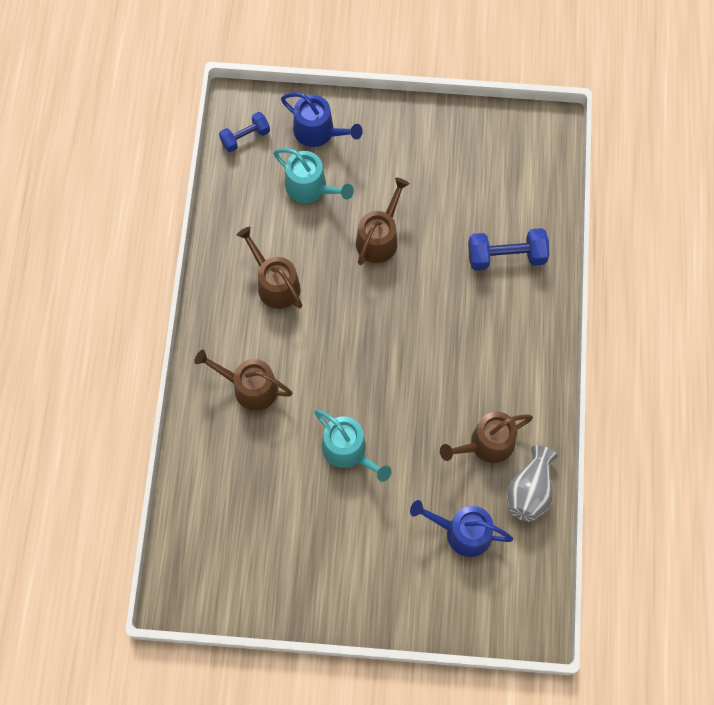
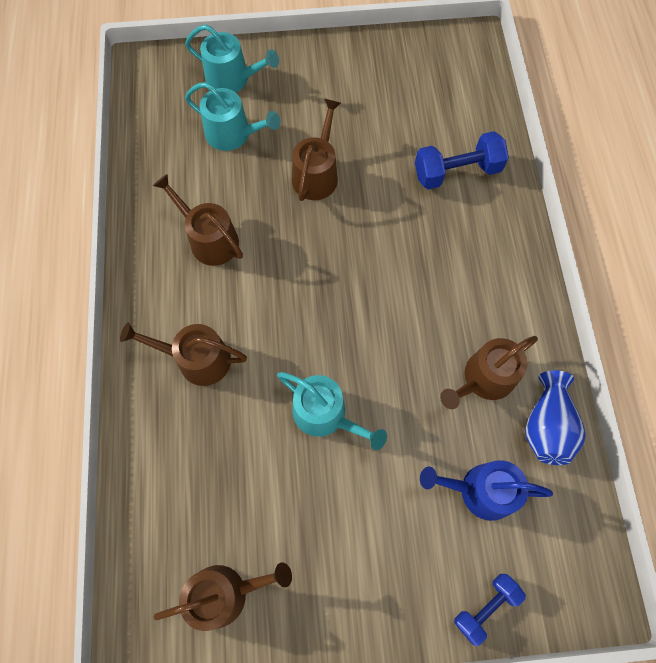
camera: 10 degrees left, 0 degrees up
(245, 137) = (155, 95): blue dumbbell -> blue dumbbell (485, 607)
(246, 573) = (225, 593): none -> brown watering can
(318, 132) = (232, 79): blue watering can -> turquoise watering can
(529, 491) = (546, 426): grey vase -> blue vase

**Description of the task:**
Your answer must be the records above, word for word, with every picture left out.

**Output of the exercise:**
camera: 10 degrees left, 0 degrees up
(245, 137) = (155, 95): blue dumbbell -> blue dumbbell (485, 607)
(246, 573) = (225, 593): none -> brown watering can
(318, 132) = (232, 79): blue watering can -> turquoise watering can
(529, 491) = (546, 426): grey vase -> blue vase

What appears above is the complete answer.